■ **Your instructions**: Beginning with the line that mentions "brown traffic cone [540,75,596,158]", reproduce every line through the last line of the entries, exactly, and only those.

■ **Data provided**:
******************************
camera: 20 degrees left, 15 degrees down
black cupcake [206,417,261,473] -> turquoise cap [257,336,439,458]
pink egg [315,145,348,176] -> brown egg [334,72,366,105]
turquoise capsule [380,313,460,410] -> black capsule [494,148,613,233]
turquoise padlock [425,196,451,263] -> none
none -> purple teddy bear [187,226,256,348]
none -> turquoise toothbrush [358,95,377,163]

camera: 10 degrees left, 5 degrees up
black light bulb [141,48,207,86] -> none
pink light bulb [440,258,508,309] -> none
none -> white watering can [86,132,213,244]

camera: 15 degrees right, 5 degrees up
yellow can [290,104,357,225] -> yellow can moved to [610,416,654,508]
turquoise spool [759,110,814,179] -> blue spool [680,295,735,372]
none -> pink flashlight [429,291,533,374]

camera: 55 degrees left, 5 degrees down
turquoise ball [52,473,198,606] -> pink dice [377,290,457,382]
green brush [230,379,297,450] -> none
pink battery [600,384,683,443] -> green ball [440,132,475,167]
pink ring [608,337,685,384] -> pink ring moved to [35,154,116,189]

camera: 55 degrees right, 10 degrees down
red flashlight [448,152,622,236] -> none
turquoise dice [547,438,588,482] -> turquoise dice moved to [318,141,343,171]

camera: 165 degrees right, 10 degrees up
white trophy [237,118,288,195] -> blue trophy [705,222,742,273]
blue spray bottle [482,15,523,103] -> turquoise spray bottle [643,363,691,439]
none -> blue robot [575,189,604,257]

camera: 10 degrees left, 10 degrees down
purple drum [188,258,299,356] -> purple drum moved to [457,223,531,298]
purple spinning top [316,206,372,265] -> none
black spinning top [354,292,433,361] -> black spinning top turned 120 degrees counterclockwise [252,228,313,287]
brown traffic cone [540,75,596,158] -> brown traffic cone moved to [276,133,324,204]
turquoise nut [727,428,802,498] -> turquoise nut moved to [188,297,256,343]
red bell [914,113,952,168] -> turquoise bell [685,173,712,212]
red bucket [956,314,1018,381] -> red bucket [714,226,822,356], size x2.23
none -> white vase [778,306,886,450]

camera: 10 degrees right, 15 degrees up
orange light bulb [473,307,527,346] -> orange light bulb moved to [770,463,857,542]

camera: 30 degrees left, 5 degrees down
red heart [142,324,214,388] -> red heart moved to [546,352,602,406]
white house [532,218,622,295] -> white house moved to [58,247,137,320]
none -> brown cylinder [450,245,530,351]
******************************
■ **Output for this task**:
brown traffic cone [540,75,596,158] -> brown traffic cone moved to [276,133,324,204]
turquoise nut [727,428,802,498] -> turquoise nut moved to [188,297,256,343]
red bell [914,113,952,168] -> turquoise bell [685,173,712,212]
red bucket [956,314,1018,381] -> red bucket [714,226,822,356], size x2.23
none -> white vase [778,306,886,450]

camera: 10 degrees right, 15 degrees up
orange light bulb [473,307,527,346] -> orange light bulb moved to [770,463,857,542]

camera: 30 degrees left, 5 degrees down
red heart [142,324,214,388] -> red heart moved to [546,352,602,406]
white house [532,218,622,295] -> white house moved to [58,247,137,320]
none -> brown cylinder [450,245,530,351]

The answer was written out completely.